[[ Source data open ]]
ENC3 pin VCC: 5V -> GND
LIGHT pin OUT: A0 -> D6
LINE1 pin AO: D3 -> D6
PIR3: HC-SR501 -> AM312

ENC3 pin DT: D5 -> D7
[[ Source data closed ]]
* **What the exercise asks**
Could you return all of the entries exactly as they stand?

* **Finished task**
ENC3 pin VCC: 5V -> GND
LIGHT pin OUT: A0 -> D6
LINE1 pin AO: D3 -> D6
PIR3: HC-SR501 -> AM312

ENC3 pin DT: D5 -> D7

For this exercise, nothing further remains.